Records provided:

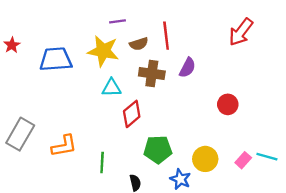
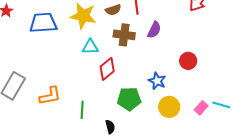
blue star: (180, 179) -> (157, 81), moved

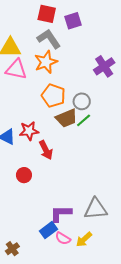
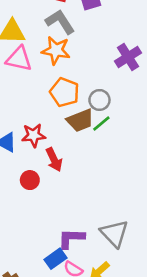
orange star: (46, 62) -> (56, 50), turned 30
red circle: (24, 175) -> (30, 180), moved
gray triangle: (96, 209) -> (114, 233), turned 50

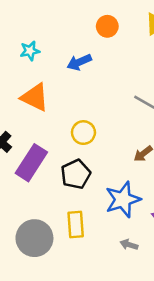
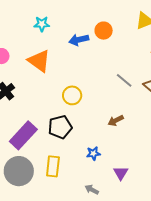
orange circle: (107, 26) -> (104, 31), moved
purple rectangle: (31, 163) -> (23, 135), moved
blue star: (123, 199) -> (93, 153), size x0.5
--
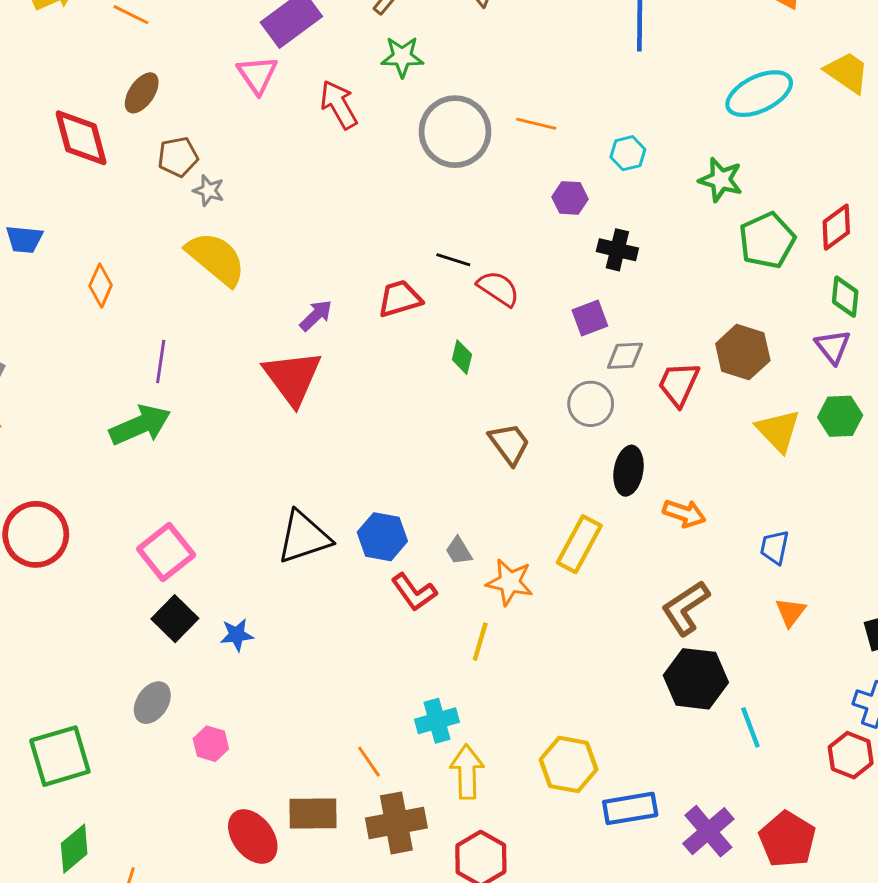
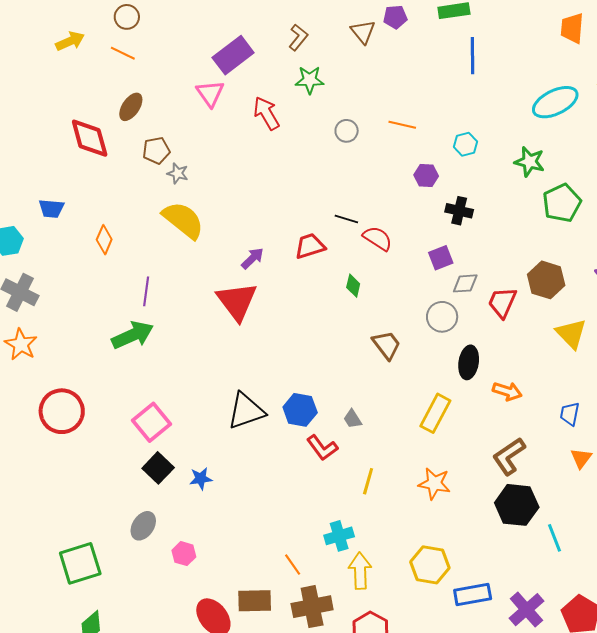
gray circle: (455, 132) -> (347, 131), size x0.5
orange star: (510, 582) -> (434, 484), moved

Work request:
Give back, exactly and without pictures, the stretch of the records above from the line containing "orange star: (46, 62) -> (56, 50), turned 30" through the line containing "blue star: (123, 199) -> (93, 153), size x0.5", with both end lines included.

Response to this task:
orange star: (46, 62) -> (56, 50), turned 30
red circle: (24, 175) -> (30, 180), moved
gray triangle: (96, 209) -> (114, 233), turned 50

orange circle: (107, 26) -> (104, 31), moved
purple rectangle: (31, 163) -> (23, 135), moved
blue star: (123, 199) -> (93, 153), size x0.5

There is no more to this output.